(AVAILABLE DATA begins)

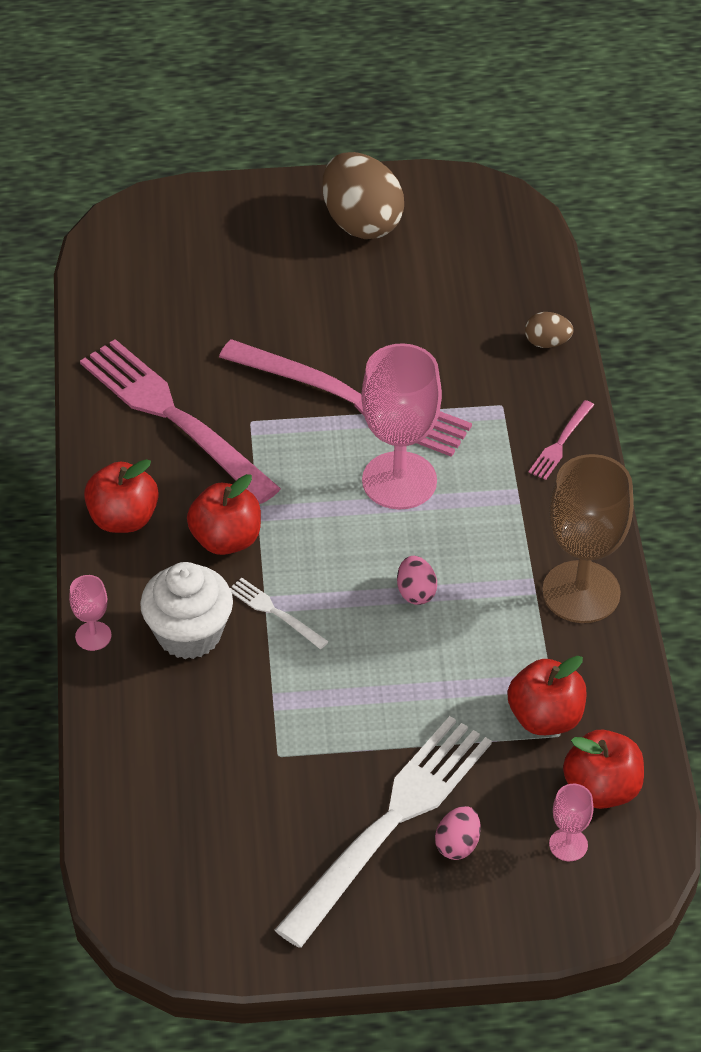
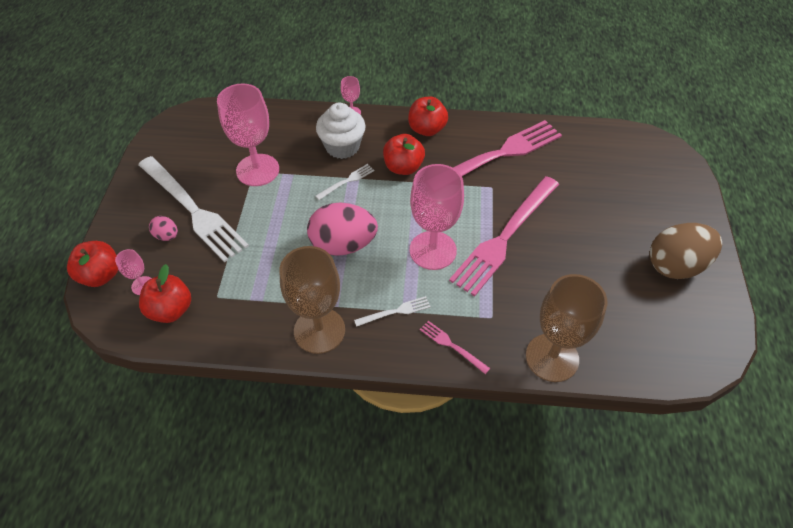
camera: 100 degrees right, 5 degrees up
(272, 750) = (257, 170): none -> pink goblet
(416, 592) = (343, 245): pink egg -> pink egg, size x2.16
(523, 510) = (395, 312): none -> white fork
(545, 718) = (231, 292): red apple -> red apple (101, 275)
(547, 343) = (552, 357): brown egg -> brown goblet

(AVAILABLE DATA ends)

- [REQUIRED ACTION] Copy each line of the records containing the string "goblet".

- [TASK SOLUTION]
(272, 750) = (257, 170): none -> pink goblet
(547, 343) = (552, 357): brown egg -> brown goblet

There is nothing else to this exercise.